Task
Take each line from the entries that holds "cutting" and copy it out.

Source data
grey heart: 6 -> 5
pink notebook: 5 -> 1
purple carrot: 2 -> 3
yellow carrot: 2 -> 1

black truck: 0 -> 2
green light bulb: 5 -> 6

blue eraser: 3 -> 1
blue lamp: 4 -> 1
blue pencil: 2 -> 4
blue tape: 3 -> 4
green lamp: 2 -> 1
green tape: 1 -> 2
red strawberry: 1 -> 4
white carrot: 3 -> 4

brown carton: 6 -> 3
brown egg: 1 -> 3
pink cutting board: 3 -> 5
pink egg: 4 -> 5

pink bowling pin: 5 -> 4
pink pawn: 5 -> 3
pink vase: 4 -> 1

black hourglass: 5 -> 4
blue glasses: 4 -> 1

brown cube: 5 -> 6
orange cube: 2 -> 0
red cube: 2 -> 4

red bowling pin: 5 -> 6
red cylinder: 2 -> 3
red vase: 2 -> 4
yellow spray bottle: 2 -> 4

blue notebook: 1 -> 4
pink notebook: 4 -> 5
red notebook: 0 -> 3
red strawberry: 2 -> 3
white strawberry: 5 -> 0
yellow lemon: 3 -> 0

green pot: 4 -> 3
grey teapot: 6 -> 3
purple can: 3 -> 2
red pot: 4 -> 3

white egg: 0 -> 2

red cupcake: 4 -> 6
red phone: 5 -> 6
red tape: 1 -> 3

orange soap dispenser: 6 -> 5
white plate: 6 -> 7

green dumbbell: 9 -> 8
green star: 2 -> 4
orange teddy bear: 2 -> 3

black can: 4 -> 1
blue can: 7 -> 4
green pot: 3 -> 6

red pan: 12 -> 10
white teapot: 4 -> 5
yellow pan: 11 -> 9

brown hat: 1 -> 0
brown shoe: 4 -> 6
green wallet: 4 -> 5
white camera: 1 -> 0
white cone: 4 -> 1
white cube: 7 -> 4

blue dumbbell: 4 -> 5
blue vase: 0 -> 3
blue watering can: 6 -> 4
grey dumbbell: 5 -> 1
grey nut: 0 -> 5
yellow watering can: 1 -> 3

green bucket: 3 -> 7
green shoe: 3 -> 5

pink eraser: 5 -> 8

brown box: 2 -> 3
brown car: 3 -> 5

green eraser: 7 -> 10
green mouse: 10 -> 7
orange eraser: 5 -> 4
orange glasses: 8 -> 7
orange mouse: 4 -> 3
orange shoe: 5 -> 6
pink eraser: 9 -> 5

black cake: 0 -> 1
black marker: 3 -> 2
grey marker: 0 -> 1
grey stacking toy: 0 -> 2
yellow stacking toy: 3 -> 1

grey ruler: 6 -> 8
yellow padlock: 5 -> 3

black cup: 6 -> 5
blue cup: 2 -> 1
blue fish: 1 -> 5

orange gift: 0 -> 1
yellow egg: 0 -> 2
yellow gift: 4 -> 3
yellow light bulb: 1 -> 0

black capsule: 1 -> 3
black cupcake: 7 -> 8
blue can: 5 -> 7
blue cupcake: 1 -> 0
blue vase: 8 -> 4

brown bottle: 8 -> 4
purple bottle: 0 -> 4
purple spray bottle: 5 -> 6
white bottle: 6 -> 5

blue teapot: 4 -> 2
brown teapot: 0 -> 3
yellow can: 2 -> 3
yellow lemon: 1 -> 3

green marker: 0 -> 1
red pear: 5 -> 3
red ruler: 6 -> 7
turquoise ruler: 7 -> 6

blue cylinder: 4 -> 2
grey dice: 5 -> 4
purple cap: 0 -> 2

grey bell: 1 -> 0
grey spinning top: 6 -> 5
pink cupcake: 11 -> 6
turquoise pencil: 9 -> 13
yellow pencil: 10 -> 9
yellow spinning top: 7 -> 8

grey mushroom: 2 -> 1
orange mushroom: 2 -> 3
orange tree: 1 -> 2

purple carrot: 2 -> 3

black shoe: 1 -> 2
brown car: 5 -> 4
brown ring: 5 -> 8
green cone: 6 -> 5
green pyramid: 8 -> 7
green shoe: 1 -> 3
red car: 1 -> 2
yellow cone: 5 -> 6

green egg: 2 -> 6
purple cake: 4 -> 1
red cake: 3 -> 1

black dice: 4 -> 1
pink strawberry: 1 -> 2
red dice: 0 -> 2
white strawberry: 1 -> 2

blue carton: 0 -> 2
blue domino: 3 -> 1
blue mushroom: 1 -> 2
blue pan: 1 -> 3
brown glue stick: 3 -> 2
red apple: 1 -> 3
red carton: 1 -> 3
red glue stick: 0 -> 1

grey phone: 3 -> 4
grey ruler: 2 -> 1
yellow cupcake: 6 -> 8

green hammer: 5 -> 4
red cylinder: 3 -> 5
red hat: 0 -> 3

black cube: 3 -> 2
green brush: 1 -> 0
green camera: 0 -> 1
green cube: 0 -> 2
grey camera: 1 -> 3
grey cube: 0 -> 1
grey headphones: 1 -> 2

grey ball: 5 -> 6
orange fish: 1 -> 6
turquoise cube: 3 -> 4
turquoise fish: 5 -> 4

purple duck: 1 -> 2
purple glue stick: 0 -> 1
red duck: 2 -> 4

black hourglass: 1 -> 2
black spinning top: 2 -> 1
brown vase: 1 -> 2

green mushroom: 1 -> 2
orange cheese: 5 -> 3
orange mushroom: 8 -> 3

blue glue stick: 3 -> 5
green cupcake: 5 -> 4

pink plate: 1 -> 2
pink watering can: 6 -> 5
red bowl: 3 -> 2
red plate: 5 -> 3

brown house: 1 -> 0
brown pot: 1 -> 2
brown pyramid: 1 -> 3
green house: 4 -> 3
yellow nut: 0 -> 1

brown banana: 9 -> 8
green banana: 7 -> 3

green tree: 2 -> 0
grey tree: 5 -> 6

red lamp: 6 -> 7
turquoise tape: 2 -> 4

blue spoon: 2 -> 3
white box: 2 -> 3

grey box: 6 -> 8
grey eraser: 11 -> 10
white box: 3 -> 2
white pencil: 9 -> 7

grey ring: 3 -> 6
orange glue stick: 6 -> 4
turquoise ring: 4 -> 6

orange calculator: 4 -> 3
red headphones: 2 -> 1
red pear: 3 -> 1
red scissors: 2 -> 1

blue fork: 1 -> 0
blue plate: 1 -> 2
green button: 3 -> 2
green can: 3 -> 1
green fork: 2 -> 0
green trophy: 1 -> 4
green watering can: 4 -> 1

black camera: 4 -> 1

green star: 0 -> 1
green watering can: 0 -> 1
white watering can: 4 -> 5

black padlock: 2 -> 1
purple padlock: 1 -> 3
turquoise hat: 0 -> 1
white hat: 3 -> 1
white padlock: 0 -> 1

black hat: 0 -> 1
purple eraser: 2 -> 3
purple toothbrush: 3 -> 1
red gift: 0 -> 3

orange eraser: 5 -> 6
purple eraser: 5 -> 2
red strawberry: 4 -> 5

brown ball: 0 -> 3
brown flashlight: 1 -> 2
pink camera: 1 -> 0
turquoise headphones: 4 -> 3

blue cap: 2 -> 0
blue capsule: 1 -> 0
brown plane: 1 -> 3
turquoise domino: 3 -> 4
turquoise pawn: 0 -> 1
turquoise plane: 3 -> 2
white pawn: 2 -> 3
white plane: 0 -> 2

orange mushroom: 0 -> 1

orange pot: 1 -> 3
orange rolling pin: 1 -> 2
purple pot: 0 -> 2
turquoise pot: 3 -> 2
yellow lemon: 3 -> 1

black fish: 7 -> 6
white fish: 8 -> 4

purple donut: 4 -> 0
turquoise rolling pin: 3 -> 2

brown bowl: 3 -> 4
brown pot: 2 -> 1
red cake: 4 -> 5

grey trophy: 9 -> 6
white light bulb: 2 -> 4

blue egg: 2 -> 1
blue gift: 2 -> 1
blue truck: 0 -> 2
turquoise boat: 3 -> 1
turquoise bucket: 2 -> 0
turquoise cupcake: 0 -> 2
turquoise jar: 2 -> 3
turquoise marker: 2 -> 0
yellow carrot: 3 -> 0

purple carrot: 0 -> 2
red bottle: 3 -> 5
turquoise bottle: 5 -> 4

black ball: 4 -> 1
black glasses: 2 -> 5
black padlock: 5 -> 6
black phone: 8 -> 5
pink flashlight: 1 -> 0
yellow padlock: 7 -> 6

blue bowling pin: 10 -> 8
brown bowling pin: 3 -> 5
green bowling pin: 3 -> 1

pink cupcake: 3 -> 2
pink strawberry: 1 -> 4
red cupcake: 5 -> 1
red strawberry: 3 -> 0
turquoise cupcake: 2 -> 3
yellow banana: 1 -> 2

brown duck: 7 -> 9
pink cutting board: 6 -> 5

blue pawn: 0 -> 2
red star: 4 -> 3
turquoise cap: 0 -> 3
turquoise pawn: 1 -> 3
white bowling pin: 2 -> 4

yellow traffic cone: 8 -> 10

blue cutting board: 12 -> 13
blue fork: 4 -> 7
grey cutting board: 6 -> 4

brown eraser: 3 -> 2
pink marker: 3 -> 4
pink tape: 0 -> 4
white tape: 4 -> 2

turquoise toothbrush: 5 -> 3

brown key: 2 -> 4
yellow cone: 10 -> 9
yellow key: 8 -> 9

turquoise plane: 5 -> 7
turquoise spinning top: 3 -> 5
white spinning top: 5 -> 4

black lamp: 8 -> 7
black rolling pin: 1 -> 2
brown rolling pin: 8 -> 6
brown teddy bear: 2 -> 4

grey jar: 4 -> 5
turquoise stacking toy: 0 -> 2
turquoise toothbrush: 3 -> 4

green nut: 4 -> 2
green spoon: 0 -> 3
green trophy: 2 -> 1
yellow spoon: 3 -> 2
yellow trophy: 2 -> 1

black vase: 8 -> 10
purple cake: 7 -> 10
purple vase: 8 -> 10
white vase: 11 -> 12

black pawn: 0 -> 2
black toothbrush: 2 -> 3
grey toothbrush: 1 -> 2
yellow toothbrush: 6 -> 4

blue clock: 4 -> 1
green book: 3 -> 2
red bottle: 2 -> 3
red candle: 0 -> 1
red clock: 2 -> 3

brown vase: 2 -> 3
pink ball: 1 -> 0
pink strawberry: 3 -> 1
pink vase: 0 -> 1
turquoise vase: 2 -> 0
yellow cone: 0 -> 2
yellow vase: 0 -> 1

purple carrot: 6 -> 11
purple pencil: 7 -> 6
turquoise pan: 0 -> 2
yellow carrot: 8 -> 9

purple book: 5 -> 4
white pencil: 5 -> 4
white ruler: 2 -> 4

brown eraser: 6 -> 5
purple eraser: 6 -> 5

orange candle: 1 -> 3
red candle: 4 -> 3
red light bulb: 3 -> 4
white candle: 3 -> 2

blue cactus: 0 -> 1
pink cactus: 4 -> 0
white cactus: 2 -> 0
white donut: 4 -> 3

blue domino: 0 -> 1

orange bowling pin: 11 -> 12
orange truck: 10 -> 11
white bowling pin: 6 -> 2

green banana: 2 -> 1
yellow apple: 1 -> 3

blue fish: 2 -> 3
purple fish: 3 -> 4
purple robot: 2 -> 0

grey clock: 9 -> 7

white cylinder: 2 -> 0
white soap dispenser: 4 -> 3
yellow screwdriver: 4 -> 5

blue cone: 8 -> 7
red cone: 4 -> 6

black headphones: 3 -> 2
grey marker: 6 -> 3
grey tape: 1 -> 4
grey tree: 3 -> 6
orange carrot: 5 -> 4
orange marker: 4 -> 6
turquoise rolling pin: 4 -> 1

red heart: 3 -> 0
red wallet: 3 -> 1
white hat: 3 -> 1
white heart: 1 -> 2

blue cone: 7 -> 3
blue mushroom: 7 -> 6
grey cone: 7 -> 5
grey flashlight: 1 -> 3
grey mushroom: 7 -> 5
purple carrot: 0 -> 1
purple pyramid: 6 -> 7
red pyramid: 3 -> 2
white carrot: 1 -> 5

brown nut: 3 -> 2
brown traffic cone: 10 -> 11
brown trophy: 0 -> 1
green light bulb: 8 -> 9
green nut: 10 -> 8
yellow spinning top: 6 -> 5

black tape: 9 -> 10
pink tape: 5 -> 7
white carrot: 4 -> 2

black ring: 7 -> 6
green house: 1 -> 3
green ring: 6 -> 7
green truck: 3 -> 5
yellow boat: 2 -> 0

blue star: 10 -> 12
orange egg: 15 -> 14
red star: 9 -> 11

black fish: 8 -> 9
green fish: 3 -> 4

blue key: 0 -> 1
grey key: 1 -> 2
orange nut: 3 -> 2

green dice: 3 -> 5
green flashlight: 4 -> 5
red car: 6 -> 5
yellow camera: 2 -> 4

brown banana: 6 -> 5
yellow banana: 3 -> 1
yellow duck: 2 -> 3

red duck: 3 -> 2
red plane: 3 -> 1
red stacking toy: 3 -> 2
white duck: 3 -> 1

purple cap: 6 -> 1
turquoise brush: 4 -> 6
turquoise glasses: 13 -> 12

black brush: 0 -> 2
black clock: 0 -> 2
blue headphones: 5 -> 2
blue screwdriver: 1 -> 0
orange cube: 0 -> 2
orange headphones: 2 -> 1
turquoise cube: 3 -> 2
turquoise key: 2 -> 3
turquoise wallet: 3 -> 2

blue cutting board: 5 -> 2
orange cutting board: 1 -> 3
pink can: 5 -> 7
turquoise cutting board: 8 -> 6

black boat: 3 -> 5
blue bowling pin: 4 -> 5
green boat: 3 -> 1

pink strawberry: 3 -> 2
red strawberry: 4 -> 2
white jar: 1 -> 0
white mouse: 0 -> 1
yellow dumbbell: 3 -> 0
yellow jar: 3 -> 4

Response below
pink cutting board: 3 -> 5
pink cutting board: 6 -> 5
blue cutting board: 12 -> 13
grey cutting board: 6 -> 4
blue cutting board: 5 -> 2
orange cutting board: 1 -> 3
turquoise cutting board: 8 -> 6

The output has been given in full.